Go over the data below line by line, and state how many lines contain the string "scissors". Give the number only.

--- DATA EXCERPTS Enclosed Below ---

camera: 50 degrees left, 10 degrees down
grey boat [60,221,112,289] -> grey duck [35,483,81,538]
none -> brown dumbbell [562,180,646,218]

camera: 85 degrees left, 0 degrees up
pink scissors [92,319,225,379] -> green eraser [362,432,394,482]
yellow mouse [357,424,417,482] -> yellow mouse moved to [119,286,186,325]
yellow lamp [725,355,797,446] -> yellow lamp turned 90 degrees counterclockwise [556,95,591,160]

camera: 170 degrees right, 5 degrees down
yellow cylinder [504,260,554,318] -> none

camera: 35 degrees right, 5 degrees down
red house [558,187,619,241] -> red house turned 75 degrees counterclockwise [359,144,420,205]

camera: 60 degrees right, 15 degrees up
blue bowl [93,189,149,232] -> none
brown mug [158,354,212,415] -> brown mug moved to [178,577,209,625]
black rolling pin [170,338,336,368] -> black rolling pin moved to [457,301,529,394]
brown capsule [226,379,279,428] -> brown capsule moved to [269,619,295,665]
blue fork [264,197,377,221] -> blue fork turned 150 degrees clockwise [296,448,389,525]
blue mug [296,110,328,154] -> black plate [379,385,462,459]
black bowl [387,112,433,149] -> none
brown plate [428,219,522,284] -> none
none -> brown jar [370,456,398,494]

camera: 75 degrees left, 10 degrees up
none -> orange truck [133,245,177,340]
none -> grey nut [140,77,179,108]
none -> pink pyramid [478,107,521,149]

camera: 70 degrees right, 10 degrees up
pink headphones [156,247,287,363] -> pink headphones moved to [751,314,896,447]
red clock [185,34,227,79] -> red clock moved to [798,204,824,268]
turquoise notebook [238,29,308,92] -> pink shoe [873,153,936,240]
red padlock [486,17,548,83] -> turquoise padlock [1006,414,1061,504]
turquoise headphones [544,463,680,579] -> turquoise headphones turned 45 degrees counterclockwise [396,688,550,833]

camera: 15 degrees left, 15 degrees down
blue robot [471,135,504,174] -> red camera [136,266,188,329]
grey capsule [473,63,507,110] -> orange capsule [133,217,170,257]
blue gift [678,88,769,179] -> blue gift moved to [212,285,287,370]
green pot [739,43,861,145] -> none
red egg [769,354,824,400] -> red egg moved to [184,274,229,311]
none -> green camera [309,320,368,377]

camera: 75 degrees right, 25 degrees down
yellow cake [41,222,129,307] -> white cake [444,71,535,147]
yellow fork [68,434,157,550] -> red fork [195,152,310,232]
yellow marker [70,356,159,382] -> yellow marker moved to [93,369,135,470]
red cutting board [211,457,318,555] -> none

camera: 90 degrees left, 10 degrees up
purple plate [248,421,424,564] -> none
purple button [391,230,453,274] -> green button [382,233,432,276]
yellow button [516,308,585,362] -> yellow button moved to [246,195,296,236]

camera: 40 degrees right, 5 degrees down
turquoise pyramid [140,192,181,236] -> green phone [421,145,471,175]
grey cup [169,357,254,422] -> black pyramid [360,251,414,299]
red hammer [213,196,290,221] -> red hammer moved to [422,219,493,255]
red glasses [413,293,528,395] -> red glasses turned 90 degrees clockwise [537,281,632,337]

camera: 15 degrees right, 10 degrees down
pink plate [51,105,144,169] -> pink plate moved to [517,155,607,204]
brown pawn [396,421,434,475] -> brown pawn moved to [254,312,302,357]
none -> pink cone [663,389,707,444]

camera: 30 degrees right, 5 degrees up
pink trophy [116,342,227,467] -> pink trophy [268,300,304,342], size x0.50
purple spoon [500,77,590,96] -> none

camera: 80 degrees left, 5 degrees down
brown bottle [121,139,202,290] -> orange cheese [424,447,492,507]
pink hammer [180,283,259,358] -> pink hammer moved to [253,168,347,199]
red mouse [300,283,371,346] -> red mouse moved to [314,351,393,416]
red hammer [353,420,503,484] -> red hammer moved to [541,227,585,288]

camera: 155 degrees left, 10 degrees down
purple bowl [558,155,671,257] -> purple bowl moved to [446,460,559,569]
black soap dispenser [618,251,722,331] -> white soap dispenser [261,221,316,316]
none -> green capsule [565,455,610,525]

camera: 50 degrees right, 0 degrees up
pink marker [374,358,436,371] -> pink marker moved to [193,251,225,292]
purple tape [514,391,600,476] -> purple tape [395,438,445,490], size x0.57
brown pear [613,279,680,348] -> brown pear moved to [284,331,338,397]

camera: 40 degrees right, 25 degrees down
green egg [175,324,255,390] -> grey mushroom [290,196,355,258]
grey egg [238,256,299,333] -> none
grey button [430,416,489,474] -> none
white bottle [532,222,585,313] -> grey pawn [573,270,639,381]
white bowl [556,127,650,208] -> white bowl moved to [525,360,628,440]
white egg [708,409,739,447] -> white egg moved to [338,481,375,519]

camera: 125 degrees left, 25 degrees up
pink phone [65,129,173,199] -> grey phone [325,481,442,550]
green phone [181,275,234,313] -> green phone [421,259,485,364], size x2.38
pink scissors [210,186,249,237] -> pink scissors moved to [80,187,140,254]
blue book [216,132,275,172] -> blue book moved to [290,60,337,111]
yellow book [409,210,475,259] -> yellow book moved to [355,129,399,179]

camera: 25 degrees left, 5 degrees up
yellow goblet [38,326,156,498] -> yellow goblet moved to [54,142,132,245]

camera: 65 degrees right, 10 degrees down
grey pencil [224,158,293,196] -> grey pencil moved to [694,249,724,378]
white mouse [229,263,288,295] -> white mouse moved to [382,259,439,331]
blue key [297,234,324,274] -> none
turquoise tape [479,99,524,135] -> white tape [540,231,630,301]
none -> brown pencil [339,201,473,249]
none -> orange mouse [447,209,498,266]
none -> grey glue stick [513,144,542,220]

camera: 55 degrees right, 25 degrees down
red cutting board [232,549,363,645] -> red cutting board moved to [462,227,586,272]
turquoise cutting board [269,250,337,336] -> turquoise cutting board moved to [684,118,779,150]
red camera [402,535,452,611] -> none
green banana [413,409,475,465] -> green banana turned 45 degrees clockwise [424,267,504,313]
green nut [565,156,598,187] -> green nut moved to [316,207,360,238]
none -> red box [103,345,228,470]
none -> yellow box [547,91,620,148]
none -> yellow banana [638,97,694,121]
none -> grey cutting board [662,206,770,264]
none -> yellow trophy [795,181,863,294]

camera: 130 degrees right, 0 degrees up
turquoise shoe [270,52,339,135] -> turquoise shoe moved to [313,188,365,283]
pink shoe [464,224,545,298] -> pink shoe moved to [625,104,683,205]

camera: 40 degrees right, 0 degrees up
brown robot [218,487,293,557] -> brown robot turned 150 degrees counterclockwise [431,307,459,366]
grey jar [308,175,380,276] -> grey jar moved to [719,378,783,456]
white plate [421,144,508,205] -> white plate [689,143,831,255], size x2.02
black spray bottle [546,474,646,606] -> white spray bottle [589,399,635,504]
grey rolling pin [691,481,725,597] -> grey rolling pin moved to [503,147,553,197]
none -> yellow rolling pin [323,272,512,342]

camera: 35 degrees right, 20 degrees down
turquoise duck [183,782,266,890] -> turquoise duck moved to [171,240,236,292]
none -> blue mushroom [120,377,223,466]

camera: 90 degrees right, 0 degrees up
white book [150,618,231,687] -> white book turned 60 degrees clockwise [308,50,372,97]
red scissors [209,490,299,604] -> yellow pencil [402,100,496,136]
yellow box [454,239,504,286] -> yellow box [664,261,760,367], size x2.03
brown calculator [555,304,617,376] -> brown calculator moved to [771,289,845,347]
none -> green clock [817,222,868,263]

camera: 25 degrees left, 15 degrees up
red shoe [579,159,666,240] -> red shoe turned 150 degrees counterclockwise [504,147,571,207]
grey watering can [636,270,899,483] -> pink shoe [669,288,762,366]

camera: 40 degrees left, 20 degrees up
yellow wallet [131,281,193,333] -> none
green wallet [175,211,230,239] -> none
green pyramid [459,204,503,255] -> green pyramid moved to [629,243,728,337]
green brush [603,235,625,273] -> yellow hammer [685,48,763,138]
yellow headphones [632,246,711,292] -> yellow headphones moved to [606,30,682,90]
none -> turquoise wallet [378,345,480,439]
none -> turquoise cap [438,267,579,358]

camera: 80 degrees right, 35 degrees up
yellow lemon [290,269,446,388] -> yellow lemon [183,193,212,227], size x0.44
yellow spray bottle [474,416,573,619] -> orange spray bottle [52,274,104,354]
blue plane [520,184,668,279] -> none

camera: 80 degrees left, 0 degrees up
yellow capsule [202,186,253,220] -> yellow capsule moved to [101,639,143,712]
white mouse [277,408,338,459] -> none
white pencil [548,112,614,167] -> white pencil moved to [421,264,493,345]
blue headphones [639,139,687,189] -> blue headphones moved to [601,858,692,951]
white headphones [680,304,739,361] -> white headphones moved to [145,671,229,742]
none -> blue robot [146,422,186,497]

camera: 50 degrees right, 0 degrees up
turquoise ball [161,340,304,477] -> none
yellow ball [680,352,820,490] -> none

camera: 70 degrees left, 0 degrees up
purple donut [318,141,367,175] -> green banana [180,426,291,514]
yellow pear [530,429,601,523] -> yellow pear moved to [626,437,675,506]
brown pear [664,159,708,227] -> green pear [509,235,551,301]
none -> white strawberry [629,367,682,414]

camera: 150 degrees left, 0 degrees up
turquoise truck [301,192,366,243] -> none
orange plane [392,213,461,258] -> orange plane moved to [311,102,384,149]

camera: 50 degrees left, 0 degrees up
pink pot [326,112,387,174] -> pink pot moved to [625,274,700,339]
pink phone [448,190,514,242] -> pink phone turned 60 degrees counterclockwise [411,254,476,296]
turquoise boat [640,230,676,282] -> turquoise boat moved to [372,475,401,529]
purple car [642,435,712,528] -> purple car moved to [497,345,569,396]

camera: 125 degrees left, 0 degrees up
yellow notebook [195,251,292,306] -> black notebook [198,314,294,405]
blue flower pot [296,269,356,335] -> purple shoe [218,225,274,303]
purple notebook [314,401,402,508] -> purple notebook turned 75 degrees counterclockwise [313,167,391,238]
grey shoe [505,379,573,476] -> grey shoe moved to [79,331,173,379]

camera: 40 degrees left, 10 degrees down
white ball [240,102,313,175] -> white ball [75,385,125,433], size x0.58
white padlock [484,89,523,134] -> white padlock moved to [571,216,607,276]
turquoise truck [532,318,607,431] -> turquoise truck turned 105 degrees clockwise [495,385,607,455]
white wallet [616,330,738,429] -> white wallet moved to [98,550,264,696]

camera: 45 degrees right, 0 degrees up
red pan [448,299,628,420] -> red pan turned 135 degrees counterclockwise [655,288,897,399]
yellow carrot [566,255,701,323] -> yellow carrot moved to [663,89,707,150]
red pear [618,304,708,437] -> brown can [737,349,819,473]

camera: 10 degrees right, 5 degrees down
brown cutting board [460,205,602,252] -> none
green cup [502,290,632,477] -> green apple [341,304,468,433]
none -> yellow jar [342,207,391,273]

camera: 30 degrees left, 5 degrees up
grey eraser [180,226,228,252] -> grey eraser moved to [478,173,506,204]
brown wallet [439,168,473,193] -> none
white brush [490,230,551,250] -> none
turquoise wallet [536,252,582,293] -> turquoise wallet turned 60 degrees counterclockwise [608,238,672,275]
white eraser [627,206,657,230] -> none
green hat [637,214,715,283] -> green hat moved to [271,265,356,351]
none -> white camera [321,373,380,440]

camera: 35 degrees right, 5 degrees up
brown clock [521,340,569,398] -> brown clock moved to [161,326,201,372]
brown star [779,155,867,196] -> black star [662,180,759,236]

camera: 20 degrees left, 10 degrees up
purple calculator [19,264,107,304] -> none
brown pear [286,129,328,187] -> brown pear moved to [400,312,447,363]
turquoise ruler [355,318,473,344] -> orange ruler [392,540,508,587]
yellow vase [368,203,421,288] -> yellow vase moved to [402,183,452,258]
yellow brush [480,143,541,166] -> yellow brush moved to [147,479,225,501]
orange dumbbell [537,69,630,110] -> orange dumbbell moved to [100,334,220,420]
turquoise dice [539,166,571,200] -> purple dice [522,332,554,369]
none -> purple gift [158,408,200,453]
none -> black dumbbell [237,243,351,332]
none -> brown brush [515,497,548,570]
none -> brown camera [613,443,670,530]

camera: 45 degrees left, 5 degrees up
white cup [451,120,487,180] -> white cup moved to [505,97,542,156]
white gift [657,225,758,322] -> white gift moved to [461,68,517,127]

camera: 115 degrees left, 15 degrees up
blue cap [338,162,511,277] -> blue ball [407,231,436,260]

--- End of Enclosed DATA EXCERPTS ---

ANSWER TO THE EXERCISE —
3